Each line below from the one containing "167, 75, 70>" through the one containing "331, 63, 79>" should be output exactly as it stands, and no other line should appear.
+ + +
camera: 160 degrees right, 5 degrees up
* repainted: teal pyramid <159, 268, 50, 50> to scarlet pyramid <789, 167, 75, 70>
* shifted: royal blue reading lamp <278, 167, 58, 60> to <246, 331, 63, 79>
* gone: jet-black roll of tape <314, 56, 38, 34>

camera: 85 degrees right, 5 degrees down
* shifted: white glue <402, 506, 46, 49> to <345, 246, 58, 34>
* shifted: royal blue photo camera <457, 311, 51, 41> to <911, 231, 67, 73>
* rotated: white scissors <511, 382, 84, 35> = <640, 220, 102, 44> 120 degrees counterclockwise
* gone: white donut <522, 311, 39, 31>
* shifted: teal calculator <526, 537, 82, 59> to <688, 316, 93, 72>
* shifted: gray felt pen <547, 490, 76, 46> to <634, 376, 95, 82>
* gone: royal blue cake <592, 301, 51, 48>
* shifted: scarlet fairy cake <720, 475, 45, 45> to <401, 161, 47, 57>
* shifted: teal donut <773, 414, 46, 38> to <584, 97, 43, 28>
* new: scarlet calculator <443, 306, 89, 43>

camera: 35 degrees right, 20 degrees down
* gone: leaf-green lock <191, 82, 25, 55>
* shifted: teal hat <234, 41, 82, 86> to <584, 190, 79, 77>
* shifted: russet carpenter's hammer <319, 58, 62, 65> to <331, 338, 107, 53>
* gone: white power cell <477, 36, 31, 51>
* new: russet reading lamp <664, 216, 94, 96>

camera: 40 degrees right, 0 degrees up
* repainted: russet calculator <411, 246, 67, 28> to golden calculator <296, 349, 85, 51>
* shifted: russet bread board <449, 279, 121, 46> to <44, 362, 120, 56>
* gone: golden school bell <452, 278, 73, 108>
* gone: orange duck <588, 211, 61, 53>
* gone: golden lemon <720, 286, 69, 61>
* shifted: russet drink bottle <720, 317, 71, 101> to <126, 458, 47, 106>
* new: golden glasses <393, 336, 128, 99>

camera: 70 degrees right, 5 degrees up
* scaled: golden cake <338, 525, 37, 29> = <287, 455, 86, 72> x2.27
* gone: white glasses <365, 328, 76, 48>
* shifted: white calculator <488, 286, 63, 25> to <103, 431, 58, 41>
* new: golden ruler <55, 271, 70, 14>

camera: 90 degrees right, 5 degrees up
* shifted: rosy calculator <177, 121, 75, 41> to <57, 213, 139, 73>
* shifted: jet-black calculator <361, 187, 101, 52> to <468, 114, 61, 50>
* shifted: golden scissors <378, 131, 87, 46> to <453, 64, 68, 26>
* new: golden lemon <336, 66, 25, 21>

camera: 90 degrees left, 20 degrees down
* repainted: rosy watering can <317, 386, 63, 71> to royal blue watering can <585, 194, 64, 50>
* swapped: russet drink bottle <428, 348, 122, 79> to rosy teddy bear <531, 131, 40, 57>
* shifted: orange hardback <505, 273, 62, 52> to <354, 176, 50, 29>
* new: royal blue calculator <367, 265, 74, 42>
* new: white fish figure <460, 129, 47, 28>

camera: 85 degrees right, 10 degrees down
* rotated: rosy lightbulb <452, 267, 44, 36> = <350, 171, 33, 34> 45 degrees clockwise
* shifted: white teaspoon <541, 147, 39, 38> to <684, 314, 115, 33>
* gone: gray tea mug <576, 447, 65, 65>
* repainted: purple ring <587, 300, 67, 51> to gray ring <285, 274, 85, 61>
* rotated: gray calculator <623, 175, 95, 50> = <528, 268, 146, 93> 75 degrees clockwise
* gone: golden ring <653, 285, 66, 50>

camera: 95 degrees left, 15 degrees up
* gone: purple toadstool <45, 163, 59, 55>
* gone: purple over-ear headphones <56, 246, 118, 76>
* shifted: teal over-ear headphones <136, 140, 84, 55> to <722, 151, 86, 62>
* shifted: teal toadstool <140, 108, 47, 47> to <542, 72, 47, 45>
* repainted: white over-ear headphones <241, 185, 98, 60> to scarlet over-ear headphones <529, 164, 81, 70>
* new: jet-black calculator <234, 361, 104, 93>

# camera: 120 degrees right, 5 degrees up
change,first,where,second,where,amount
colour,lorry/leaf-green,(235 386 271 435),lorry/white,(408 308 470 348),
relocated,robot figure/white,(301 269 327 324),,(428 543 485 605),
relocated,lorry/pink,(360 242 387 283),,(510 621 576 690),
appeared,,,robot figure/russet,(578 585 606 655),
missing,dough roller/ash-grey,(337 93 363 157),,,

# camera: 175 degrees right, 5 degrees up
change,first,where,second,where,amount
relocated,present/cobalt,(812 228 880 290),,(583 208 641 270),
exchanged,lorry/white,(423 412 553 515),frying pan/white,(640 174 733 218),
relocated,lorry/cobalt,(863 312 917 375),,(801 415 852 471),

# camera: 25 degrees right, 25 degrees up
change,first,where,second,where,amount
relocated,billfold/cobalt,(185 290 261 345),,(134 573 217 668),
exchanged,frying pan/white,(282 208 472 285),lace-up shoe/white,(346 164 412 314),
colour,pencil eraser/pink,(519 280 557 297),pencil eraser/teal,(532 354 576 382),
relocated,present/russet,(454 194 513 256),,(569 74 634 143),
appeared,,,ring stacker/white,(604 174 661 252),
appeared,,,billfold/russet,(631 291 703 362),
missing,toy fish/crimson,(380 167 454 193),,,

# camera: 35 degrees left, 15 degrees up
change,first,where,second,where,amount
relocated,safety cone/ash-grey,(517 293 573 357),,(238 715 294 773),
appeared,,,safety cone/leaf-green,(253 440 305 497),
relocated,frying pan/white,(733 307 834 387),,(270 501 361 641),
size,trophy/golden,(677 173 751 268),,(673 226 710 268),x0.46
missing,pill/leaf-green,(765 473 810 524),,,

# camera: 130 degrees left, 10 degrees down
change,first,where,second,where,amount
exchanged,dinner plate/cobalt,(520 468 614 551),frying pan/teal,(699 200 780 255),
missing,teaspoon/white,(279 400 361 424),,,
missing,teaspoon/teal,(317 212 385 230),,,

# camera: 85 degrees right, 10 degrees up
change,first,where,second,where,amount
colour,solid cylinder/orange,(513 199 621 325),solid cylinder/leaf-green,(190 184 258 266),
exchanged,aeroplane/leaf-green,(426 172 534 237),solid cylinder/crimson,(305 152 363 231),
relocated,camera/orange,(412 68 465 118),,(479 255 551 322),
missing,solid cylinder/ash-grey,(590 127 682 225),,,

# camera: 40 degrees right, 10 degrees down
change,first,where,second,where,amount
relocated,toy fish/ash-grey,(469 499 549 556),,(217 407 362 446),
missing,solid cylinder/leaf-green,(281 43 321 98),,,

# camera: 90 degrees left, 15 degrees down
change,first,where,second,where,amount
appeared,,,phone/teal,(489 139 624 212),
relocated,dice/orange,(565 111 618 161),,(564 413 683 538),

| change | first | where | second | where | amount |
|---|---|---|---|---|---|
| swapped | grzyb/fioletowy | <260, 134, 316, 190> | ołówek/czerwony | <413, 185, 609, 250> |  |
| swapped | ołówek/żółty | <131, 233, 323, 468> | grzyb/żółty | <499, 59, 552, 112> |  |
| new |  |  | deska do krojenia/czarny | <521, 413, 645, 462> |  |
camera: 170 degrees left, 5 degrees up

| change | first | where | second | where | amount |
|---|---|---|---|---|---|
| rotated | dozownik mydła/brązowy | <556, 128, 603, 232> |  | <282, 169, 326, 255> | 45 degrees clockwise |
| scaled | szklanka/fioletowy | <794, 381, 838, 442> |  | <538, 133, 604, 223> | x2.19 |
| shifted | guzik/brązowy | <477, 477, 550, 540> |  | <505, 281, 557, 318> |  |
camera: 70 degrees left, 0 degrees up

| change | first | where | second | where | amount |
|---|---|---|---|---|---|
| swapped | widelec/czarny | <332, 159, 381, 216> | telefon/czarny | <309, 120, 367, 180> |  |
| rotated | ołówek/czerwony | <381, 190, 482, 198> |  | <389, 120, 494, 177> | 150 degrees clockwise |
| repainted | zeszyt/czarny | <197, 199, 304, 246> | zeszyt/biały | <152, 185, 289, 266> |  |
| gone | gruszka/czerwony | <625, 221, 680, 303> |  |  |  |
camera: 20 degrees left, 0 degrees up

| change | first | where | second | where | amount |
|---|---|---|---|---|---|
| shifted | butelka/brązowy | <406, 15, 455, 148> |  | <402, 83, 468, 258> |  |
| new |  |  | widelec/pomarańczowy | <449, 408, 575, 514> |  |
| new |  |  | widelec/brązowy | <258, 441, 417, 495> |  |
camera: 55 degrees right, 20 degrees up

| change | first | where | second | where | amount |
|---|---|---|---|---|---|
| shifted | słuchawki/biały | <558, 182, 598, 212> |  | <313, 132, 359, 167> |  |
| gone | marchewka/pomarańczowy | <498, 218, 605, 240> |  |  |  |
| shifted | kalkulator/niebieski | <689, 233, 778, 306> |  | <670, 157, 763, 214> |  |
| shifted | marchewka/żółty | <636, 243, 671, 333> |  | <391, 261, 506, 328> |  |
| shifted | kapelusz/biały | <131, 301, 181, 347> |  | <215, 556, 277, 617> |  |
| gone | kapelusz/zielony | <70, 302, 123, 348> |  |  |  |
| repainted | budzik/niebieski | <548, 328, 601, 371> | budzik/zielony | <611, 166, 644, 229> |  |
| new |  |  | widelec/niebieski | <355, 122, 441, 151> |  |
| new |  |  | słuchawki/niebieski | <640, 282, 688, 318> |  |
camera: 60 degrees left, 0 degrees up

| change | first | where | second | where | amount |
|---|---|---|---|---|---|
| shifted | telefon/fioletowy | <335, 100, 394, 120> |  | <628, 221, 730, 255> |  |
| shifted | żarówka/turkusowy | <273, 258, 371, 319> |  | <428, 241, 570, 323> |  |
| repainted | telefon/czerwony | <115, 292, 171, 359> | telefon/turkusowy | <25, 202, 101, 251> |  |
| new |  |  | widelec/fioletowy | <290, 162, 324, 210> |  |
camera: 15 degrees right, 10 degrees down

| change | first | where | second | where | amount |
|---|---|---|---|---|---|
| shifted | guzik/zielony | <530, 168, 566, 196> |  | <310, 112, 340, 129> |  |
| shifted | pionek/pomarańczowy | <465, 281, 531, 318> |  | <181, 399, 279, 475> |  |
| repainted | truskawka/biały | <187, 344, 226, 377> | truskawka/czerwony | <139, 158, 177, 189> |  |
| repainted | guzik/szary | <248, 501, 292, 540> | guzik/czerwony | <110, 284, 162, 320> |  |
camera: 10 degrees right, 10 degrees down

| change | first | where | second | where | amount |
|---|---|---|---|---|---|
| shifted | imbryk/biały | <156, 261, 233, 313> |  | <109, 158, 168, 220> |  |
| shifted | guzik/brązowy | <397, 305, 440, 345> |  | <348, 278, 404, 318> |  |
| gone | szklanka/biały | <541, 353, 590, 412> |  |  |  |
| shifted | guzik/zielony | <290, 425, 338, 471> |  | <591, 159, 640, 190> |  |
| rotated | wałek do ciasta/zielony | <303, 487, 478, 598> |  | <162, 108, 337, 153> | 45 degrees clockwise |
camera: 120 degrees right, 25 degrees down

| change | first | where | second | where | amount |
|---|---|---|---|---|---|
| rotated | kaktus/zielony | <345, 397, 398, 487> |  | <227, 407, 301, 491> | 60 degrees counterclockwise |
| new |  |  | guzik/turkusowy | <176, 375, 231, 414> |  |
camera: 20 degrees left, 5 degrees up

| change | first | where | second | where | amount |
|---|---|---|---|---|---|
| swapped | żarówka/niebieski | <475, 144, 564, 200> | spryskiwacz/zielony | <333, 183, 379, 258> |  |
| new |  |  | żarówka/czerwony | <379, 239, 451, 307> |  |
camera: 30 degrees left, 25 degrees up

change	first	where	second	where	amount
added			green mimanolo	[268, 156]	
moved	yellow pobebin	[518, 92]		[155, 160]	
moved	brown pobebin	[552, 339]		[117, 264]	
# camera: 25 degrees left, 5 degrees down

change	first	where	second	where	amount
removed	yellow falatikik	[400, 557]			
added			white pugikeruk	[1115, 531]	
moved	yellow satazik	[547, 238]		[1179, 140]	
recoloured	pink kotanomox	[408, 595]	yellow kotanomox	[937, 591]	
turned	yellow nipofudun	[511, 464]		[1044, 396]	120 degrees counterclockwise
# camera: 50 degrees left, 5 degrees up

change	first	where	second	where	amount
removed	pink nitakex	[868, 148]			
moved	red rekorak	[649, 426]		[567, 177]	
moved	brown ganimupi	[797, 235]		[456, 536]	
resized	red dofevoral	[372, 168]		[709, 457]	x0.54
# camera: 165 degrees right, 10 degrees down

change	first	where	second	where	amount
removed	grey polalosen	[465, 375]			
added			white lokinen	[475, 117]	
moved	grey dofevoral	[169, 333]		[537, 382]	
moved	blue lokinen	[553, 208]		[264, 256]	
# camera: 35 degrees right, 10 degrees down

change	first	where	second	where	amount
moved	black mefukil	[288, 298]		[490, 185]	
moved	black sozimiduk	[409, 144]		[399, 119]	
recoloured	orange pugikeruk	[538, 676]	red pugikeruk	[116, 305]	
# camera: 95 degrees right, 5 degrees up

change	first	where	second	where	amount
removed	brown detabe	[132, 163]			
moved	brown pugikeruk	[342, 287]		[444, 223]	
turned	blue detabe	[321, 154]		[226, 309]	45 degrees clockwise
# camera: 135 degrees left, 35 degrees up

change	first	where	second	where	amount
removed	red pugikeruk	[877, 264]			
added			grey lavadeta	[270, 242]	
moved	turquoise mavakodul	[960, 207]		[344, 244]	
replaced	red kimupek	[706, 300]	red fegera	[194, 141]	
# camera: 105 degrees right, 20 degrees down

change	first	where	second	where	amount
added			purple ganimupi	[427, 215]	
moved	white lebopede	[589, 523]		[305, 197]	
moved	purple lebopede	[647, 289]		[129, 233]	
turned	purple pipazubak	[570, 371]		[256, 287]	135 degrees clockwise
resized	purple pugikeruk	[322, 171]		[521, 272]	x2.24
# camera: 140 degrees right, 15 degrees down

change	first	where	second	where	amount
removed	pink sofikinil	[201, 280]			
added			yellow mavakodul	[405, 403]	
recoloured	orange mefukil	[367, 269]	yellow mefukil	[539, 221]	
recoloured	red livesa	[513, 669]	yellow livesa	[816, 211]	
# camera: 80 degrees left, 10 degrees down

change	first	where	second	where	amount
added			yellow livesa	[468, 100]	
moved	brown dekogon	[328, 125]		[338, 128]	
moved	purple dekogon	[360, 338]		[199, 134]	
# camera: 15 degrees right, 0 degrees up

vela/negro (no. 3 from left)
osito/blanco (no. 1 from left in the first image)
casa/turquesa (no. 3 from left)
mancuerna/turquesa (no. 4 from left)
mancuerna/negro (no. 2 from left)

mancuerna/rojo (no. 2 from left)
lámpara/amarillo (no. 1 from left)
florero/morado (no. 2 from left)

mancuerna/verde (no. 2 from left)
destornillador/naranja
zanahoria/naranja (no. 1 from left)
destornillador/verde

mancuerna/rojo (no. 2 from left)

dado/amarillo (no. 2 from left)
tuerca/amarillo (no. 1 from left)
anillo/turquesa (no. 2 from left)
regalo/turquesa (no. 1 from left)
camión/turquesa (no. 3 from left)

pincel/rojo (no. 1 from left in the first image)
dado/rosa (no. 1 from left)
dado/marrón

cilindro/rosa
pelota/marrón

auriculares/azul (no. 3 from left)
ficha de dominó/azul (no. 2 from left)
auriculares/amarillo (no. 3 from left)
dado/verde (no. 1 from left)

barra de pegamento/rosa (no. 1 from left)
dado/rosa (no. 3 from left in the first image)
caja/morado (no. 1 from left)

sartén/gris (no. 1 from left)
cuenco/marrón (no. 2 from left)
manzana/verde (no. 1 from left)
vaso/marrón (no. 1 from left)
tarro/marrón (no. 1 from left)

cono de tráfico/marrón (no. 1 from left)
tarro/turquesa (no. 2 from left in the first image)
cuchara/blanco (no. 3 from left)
+ + +
◆ **Output of the task**
* repainted: teal pyramid <159, 268, 50, 50> to scarlet pyramid <789, 167, 75, 70>
* shifted: royal blue reading lamp <278, 167, 58, 60> to <246, 331, 63, 79>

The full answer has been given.